BEGIN Exercise inputs

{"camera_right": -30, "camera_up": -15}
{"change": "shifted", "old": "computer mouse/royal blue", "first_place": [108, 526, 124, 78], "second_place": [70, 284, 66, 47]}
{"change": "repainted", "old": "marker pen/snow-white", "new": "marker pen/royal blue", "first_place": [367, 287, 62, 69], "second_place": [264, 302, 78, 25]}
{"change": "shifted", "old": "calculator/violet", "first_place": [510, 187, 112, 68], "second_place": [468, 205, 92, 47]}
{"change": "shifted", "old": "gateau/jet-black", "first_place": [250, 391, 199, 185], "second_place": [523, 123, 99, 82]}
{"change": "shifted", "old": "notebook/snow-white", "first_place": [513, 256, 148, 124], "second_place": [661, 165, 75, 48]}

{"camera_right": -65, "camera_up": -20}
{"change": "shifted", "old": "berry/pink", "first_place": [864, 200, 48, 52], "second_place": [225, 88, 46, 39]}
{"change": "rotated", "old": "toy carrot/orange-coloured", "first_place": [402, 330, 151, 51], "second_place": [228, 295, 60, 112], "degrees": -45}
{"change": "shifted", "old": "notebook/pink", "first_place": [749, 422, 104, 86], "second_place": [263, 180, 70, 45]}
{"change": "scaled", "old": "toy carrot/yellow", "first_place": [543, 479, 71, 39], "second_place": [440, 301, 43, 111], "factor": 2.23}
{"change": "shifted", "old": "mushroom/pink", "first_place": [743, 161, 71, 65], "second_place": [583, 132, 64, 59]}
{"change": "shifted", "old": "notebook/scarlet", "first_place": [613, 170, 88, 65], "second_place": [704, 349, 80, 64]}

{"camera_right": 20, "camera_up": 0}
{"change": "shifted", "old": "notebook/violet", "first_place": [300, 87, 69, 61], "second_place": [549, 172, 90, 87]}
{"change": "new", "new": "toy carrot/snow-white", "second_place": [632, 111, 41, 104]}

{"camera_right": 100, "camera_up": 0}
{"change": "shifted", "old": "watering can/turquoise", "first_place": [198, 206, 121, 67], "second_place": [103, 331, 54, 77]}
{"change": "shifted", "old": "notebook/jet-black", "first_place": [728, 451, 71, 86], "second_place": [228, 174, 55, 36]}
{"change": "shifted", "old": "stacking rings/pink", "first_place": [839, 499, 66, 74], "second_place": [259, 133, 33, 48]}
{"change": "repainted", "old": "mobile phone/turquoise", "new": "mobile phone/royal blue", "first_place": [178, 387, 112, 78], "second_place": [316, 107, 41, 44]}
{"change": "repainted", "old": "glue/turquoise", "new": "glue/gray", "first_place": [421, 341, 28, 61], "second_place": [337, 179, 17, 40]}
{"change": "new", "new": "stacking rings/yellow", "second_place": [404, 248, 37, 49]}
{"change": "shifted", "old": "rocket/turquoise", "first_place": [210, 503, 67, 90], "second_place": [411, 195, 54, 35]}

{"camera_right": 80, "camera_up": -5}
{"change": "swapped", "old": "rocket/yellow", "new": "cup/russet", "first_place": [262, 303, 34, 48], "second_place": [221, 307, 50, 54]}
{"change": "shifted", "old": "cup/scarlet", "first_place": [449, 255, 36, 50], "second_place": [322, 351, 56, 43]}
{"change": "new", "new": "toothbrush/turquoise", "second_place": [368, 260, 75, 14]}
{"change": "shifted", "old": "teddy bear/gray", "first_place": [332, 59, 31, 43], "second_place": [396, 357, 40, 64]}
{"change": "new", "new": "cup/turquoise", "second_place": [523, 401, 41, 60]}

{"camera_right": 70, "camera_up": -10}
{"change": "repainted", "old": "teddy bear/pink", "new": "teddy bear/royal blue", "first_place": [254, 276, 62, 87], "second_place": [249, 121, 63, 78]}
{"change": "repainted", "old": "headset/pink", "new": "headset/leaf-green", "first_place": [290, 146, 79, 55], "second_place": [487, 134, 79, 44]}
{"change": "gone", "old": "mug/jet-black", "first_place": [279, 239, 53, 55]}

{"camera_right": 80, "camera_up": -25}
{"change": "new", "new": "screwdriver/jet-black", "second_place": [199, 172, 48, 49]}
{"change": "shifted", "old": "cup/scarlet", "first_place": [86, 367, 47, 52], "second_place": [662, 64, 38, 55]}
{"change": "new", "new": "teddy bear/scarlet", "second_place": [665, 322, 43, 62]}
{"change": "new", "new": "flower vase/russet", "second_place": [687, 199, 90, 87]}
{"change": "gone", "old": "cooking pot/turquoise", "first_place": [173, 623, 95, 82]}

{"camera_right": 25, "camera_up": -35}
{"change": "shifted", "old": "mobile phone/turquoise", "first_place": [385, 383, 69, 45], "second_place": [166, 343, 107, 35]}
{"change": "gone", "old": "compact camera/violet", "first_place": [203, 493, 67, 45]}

END Exercise inputs

All of the listing above should be restated word for word.

{"camera_right": -30, "camera_up": -15}
{"change": "shifted", "old": "computer mouse/royal blue", "first_place": [108, 526, 124, 78], "second_place": [70, 284, 66, 47]}
{"change": "repainted", "old": "marker pen/snow-white", "new": "marker pen/royal blue", "first_place": [367, 287, 62, 69], "second_place": [264, 302, 78, 25]}
{"change": "shifted", "old": "calculator/violet", "first_place": [510, 187, 112, 68], "second_place": [468, 205, 92, 47]}
{"change": "shifted", "old": "gateau/jet-black", "first_place": [250, 391, 199, 185], "second_place": [523, 123, 99, 82]}
{"change": "shifted", "old": "notebook/snow-white", "first_place": [513, 256, 148, 124], "second_place": [661, 165, 75, 48]}

{"camera_right": -65, "camera_up": -20}
{"change": "shifted", "old": "berry/pink", "first_place": [864, 200, 48, 52], "second_place": [225, 88, 46, 39]}
{"change": "rotated", "old": "toy carrot/orange-coloured", "first_place": [402, 330, 151, 51], "second_place": [228, 295, 60, 112], "degrees": -45}
{"change": "shifted", "old": "notebook/pink", "first_place": [749, 422, 104, 86], "second_place": [263, 180, 70, 45]}
{"change": "scaled", "old": "toy carrot/yellow", "first_place": [543, 479, 71, 39], "second_place": [440, 301, 43, 111], "factor": 2.23}
{"change": "shifted", "old": "mushroom/pink", "first_place": [743, 161, 71, 65], "second_place": [583, 132, 64, 59]}
{"change": "shifted", "old": "notebook/scarlet", "first_place": [613, 170, 88, 65], "second_place": [704, 349, 80, 64]}

{"camera_right": 20, "camera_up": 0}
{"change": "shifted", "old": "notebook/violet", "first_place": [300, 87, 69, 61], "second_place": [549, 172, 90, 87]}
{"change": "new", "new": "toy carrot/snow-white", "second_place": [632, 111, 41, 104]}

{"camera_right": 100, "camera_up": 0}
{"change": "shifted", "old": "watering can/turquoise", "first_place": [198, 206, 121, 67], "second_place": [103, 331, 54, 77]}
{"change": "shifted", "old": "notebook/jet-black", "first_place": [728, 451, 71, 86], "second_place": [228, 174, 55, 36]}
{"change": "shifted", "old": "stacking rings/pink", "first_place": [839, 499, 66, 74], "second_place": [259, 133, 33, 48]}
{"change": "repainted", "old": "mobile phone/turquoise", "new": "mobile phone/royal blue", "first_place": [178, 387, 112, 78], "second_place": [316, 107, 41, 44]}
{"change": "repainted", "old": "glue/turquoise", "new": "glue/gray", "first_place": [421, 341, 28, 61], "second_place": [337, 179, 17, 40]}
{"change": "new", "new": "stacking rings/yellow", "second_place": [404, 248, 37, 49]}
{"change": "shifted", "old": "rocket/turquoise", "first_place": [210, 503, 67, 90], "second_place": [411, 195, 54, 35]}

{"camera_right": 80, "camera_up": -5}
{"change": "swapped", "old": "rocket/yellow", "new": "cup/russet", "first_place": [262, 303, 34, 48], "second_place": [221, 307, 50, 54]}
{"change": "shifted", "old": "cup/scarlet", "first_place": [449, 255, 36, 50], "second_place": [322, 351, 56, 43]}
{"change": "new", "new": "toothbrush/turquoise", "second_place": [368, 260, 75, 14]}
{"change": "shifted", "old": "teddy bear/gray", "first_place": [332, 59, 31, 43], "second_place": [396, 357, 40, 64]}
{"change": "new", "new": "cup/turquoise", "second_place": [523, 401, 41, 60]}

{"camera_right": 70, "camera_up": -10}
{"change": "repainted", "old": "teddy bear/pink", "new": "teddy bear/royal blue", "first_place": [254, 276, 62, 87], "second_place": [249, 121, 63, 78]}
{"change": "repainted", "old": "headset/pink", "new": "headset/leaf-green", "first_place": [290, 146, 79, 55], "second_place": [487, 134, 79, 44]}
{"change": "gone", "old": "mug/jet-black", "first_place": [279, 239, 53, 55]}

{"camera_right": 80, "camera_up": -25}
{"change": "new", "new": "screwdriver/jet-black", "second_place": [199, 172, 48, 49]}
{"change": "shifted", "old": "cup/scarlet", "first_place": [86, 367, 47, 52], "second_place": [662, 64, 38, 55]}
{"change": "new", "new": "teddy bear/scarlet", "second_place": [665, 322, 43, 62]}
{"change": "new", "new": "flower vase/russet", "second_place": [687, 199, 90, 87]}
{"change": "gone", "old": "cooking pot/turquoise", "first_place": [173, 623, 95, 82]}

{"camera_right": 25, "camera_up": -35}
{"change": "shifted", "old": "mobile phone/turquoise", "first_place": [385, 383, 69, 45], "second_place": [166, 343, 107, 35]}
{"change": "gone", "old": "compact camera/violet", "first_place": [203, 493, 67, 45]}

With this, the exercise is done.